Dataset extract START
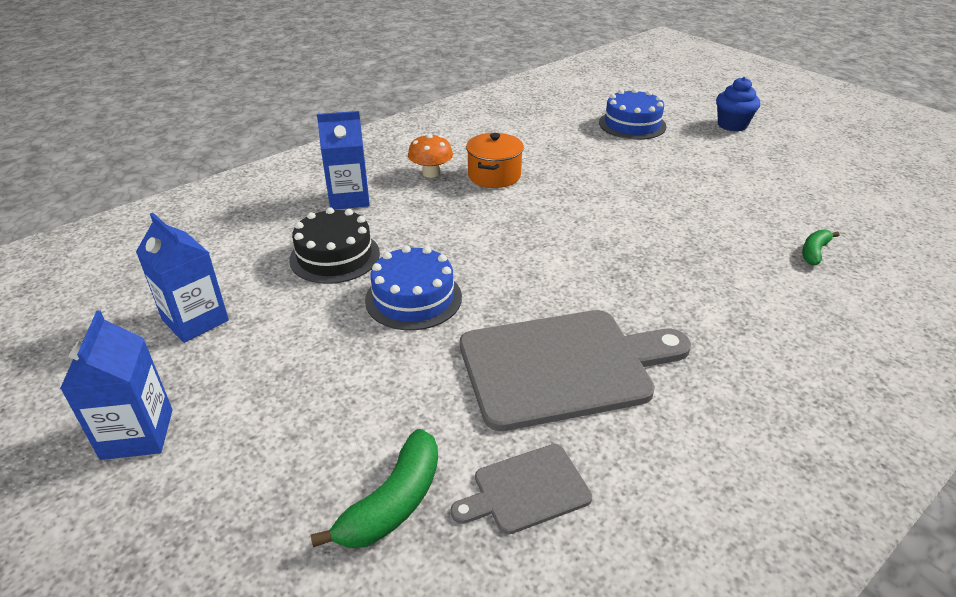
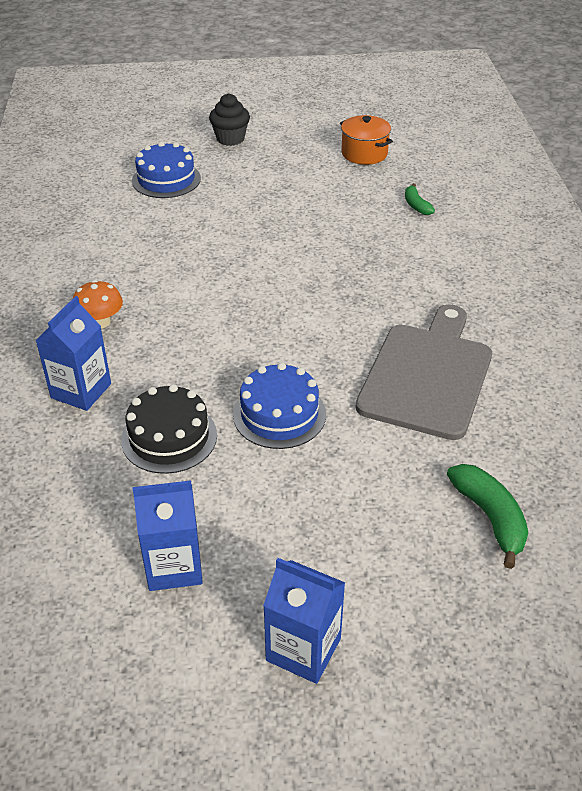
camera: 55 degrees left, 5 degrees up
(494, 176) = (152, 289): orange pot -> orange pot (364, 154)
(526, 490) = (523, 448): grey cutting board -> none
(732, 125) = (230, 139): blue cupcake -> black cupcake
Dataset extract END
Task to complete ▸ Please give the material above again in full, with no pictures in your version.

Your response ▸
camera: 55 degrees left, 5 degrees up
(494, 176) = (152, 289): orange pot -> orange pot (364, 154)
(526, 490) = (523, 448): grey cutting board -> none
(732, 125) = (230, 139): blue cupcake -> black cupcake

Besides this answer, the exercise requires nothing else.